**DATA SEGMENT**.
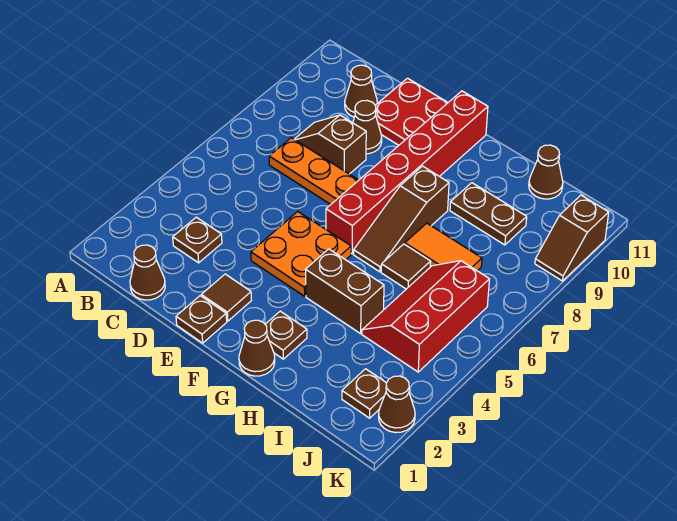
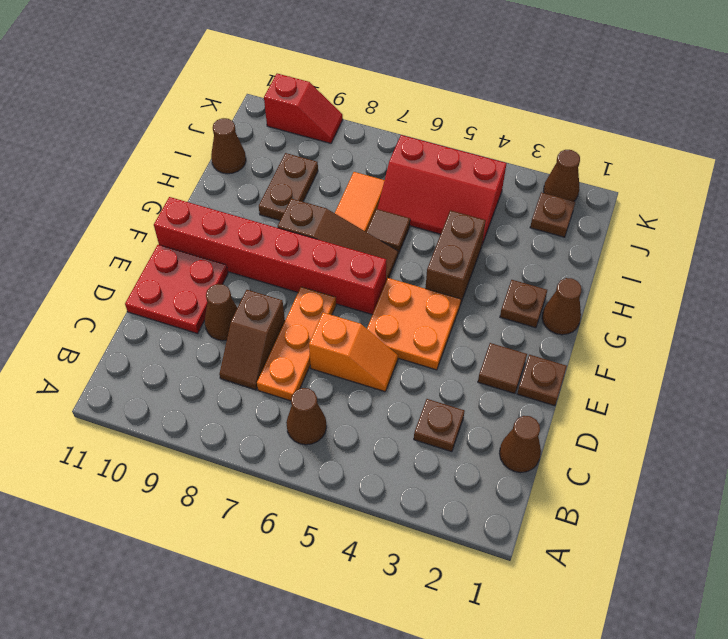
brown cone C10 level 1 -> brown cone B6 level 1
none -> orange slope D5:D6 level 1 top 6
brown slope K9:K10 level 1 top 10 -> red slope K9:K10 level 1 top 10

**PROBLEM STATEMENT**.
Return the line where "none -> orange slope D5:D6 level 1 top 6" appears, then every line after it to the end of the listing, all exactly as written.

**RESULT OF THIS TASK**.
none -> orange slope D5:D6 level 1 top 6
brown slope K9:K10 level 1 top 10 -> red slope K9:K10 level 1 top 10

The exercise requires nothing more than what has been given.